EXERCISE: Among the records below, count the lines where "brown" occurs, and report that total alone.

Object correspondence data:
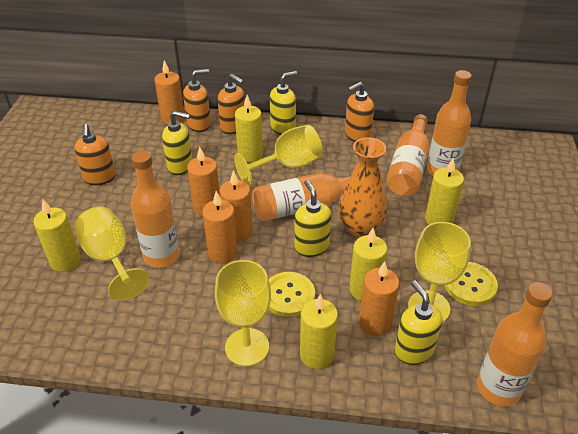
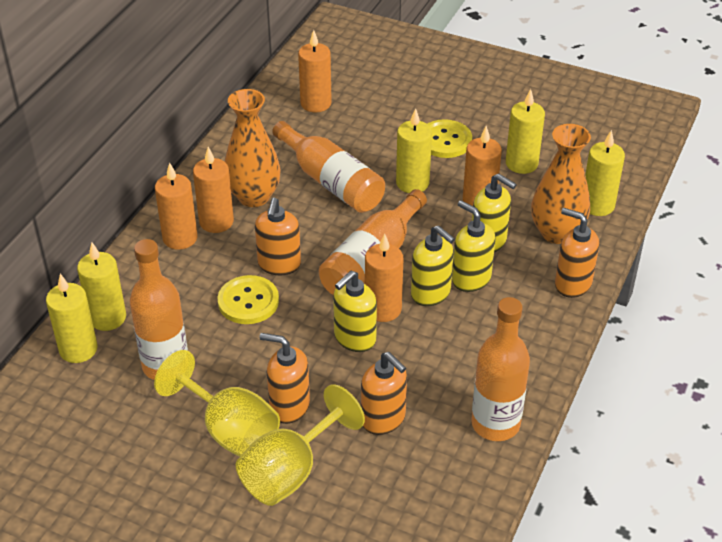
orange bottle: 5 -> 4
orange vase: 1 -> 2
yellow goblet: 4 -> 2

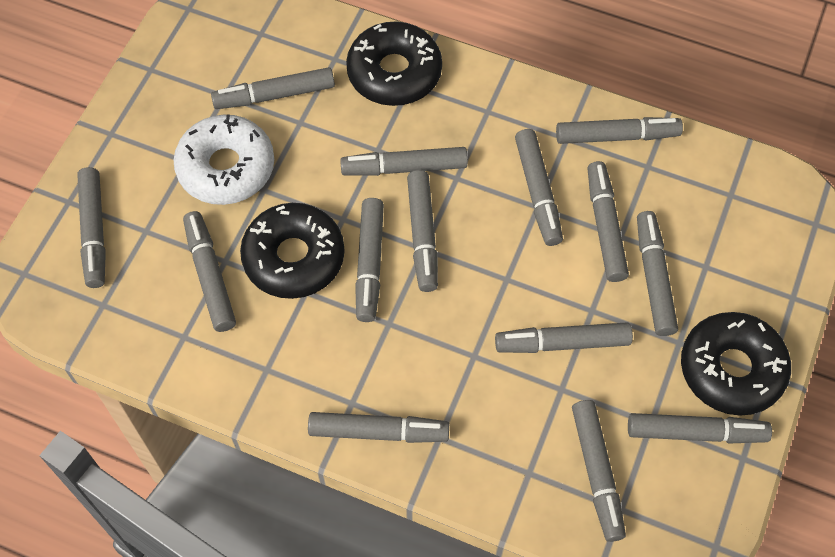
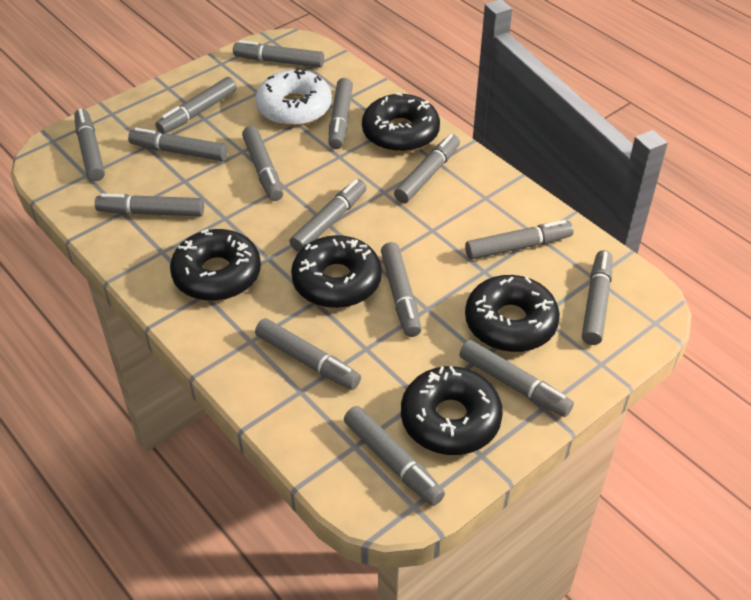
black donut: 3 -> 5
grey marker: 14 -> 15

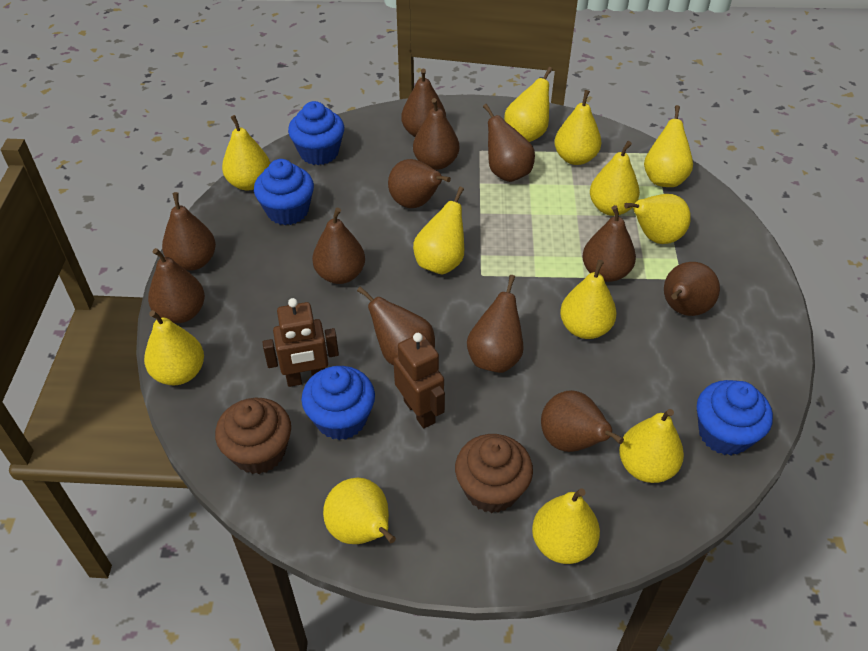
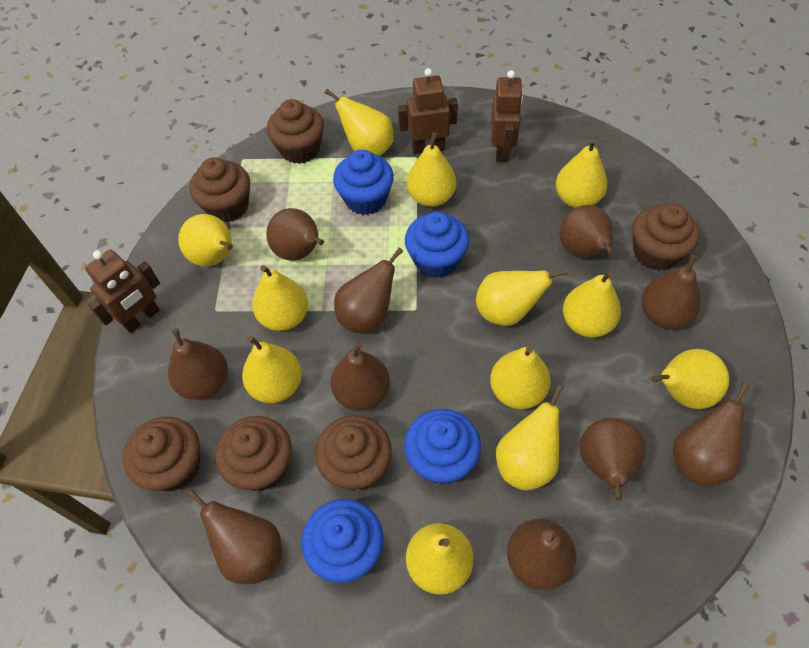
brown cupcake: 2 -> 6
brown pear: 12 -> 10
brown robot: 2 -> 3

RESPONSE: 3